── Exercise inputs

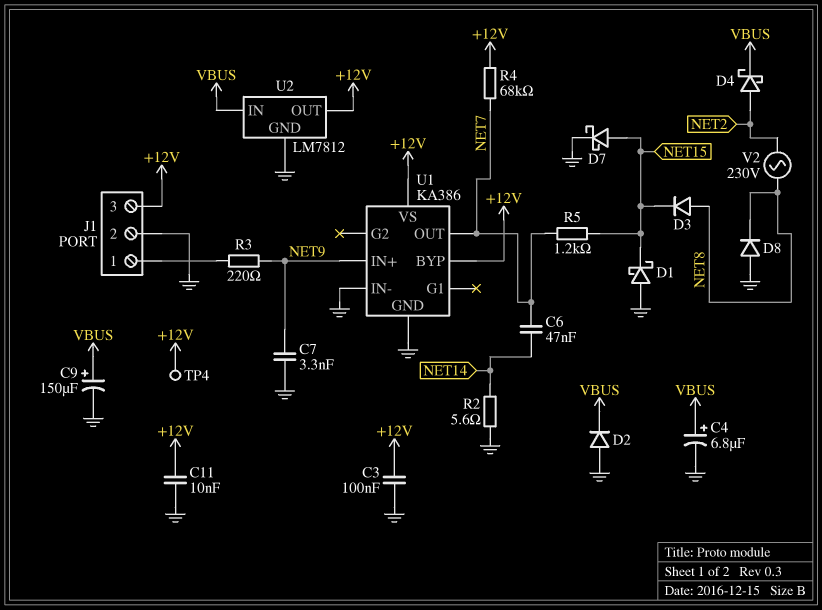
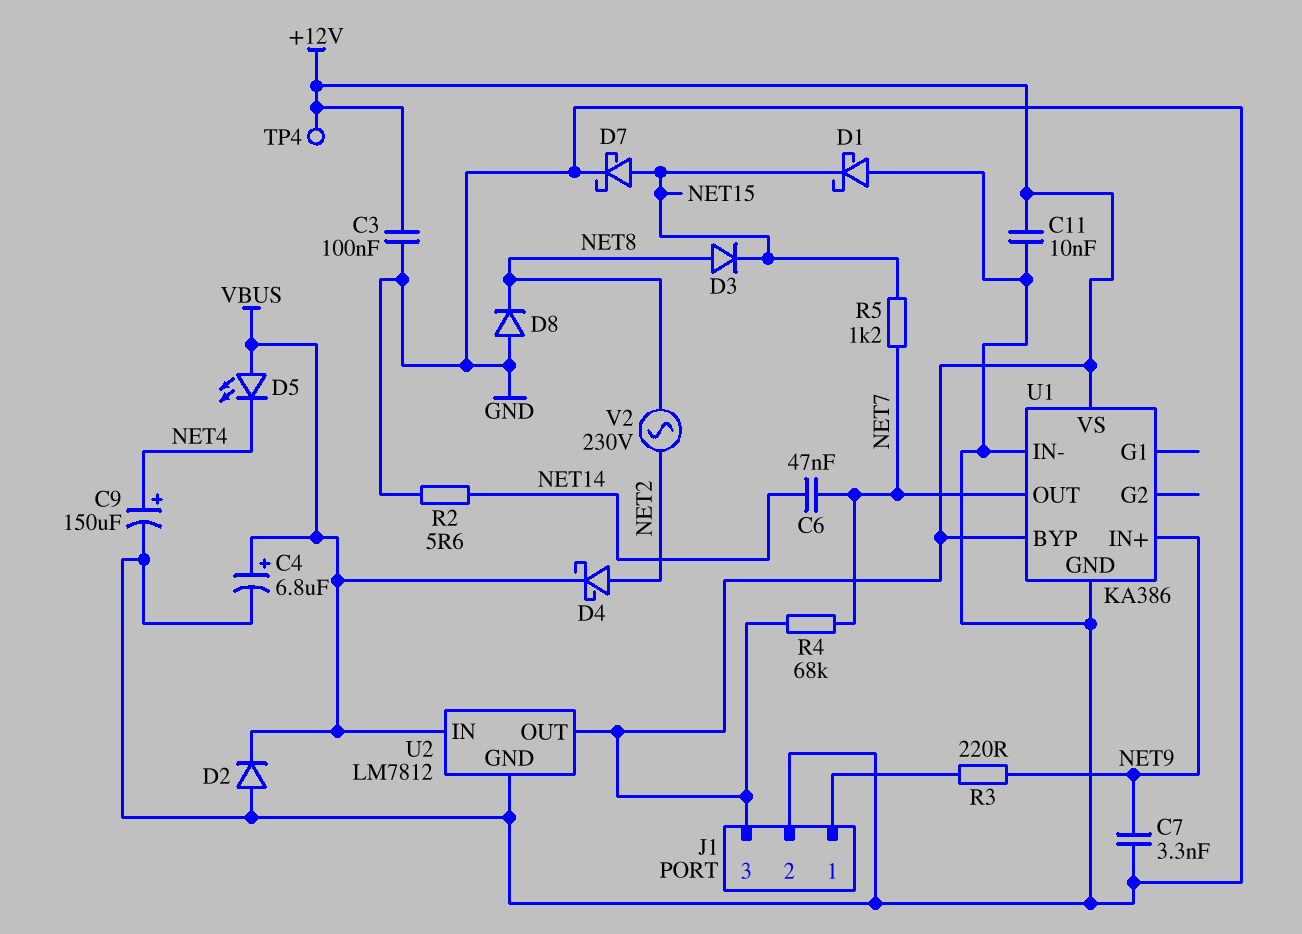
C9: 150uF (plus VBUS, minus GND) -> 150uF (plus NET4, minus GND)
D5: none -> LED (A VBUS, K NET4)

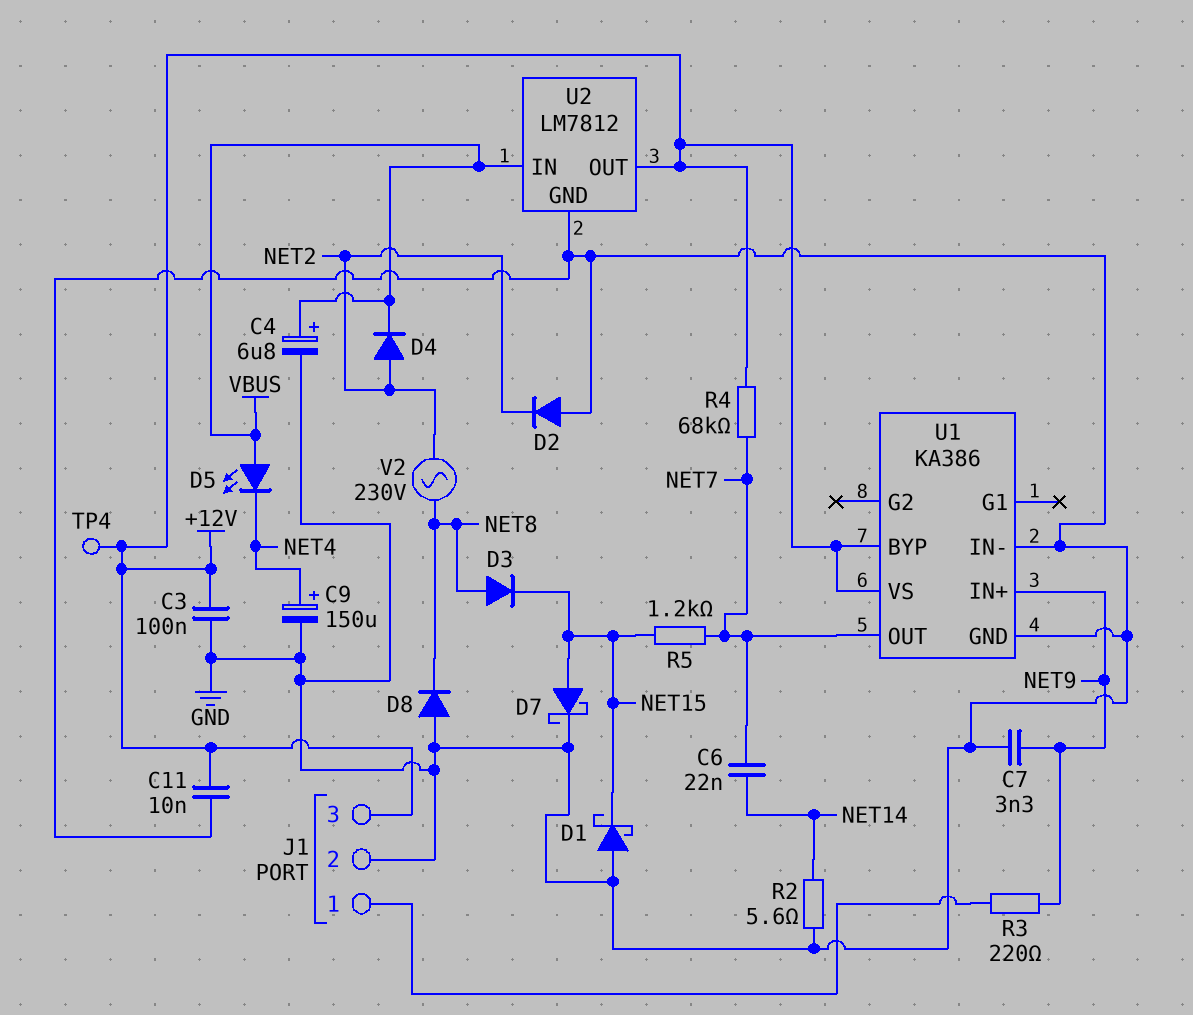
C6: 47nF (NET7, NET14) -> 22nF (NET7, NET14)
D2: diode (A GND, K VBUS) -> diode (A GND, K NET2)
D4: schottky (A NET2, K VBUS) -> diode (A NET2, K VBUS)

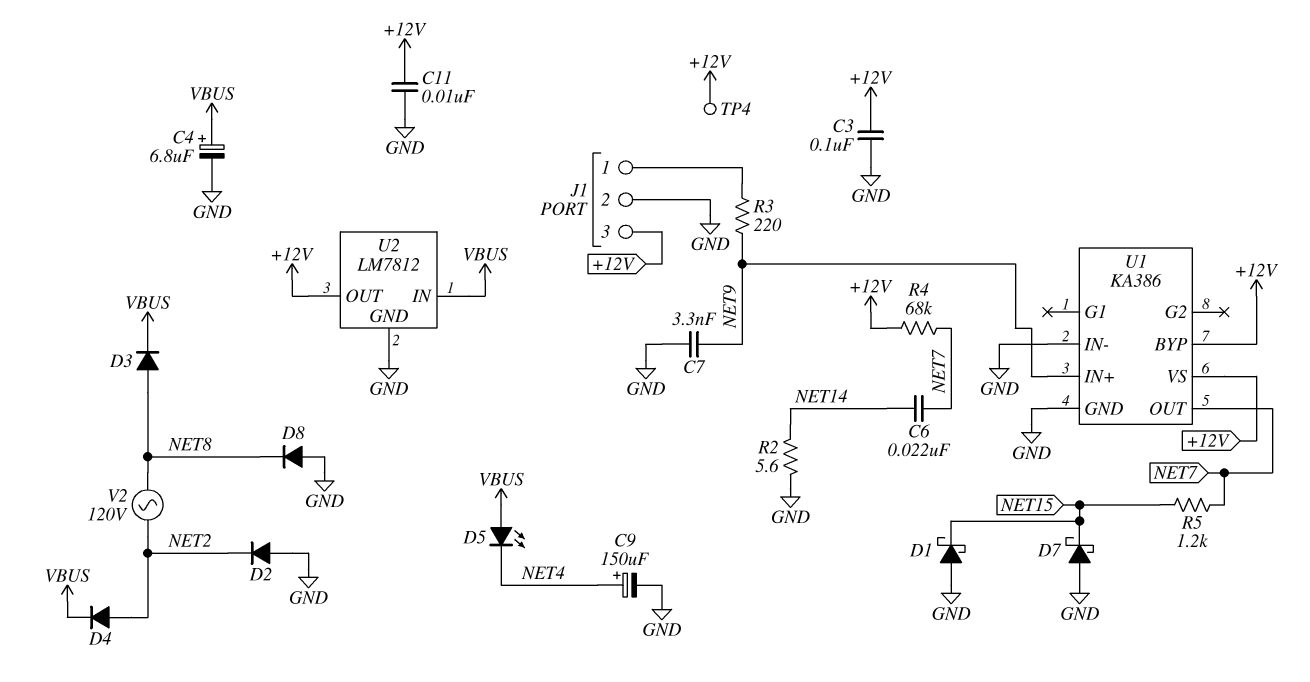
D3: diode (A NET8, K NET15) -> diode (A NET8, K VBUS)
D7: schottky (A NET15, K GND) -> schottky (A GND, K NET15)
V2: AC 230V (NET2, NET8) -> AC 120V (NET2, NET8)

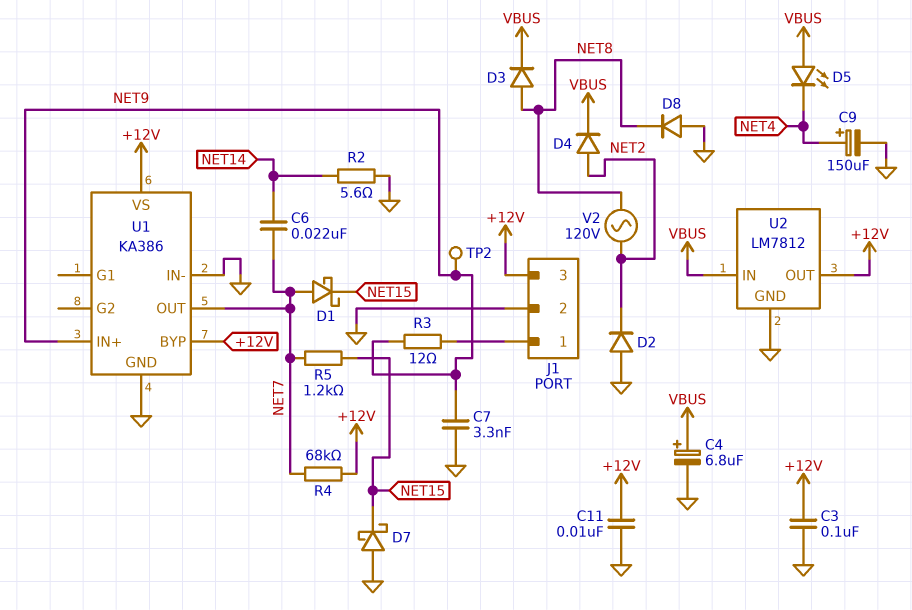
D1: schottky (A GND, K NET15) -> schottky (A NET7, K NET15)
R3: 220 (J1/1, NET9) -> 12 (J1/1, NET9)
TP2: none -> test point (NET9)
TP4: test point (+12V) -> none

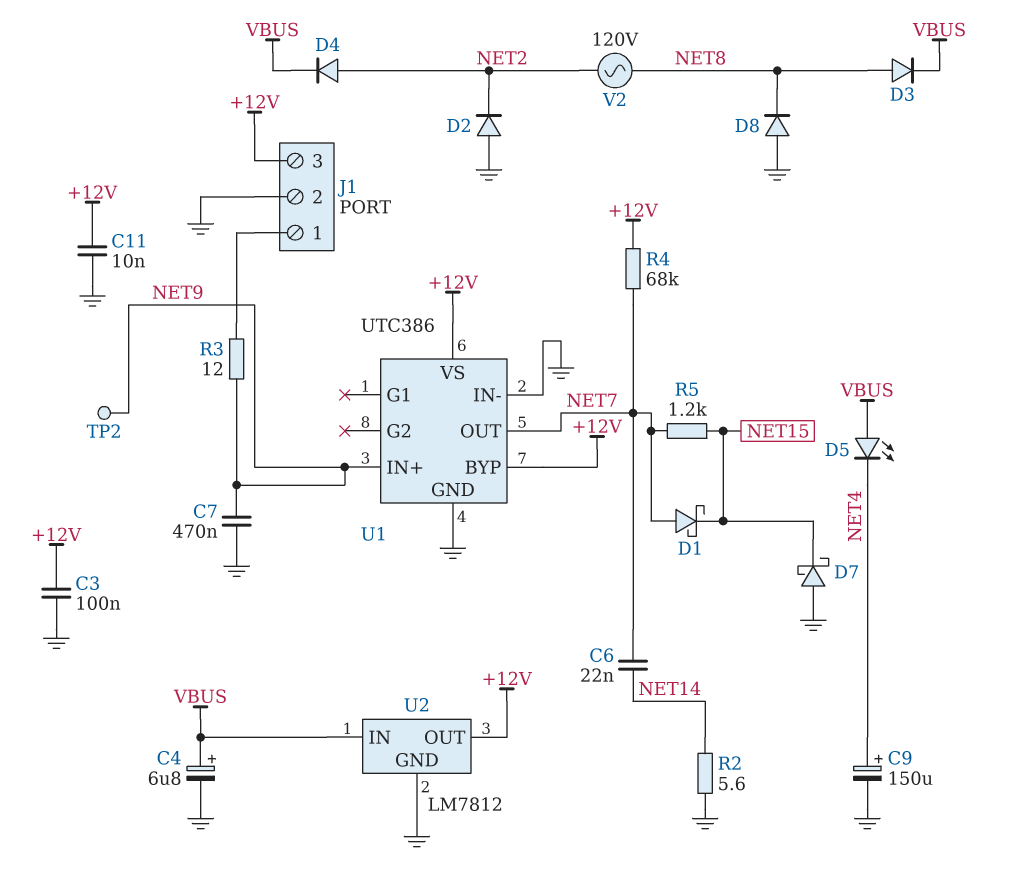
C7: 3.3nF (GND, NET9) -> 470nF (GND, NET9)
U1: KA386 -> UTC386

────

## Directions
Please repeat the data verbatim and leave the pictures out of your copy.

## Result
C9: 150uF (plus VBUS, minus GND) -> 150uF (plus NET4, minus GND)
D5: none -> LED (A VBUS, K NET4)

C6: 47nF (NET7, NET14) -> 22nF (NET7, NET14)
D2: diode (A GND, K VBUS) -> diode (A GND, K NET2)
D4: schottky (A NET2, K VBUS) -> diode (A NET2, K VBUS)

D3: diode (A NET8, K NET15) -> diode (A NET8, K VBUS)
D7: schottky (A NET15, K GND) -> schottky (A GND, K NET15)
V2: AC 230V (NET2, NET8) -> AC 120V (NET2, NET8)

D1: schottky (A GND, K NET15) -> schottky (A NET7, K NET15)
R3: 220 (J1/1, NET9) -> 12 (J1/1, NET9)
TP2: none -> test point (NET9)
TP4: test point (+12V) -> none

C7: 3.3nF (GND, NET9) -> 470nF (GND, NET9)
U1: KA386 -> UTC386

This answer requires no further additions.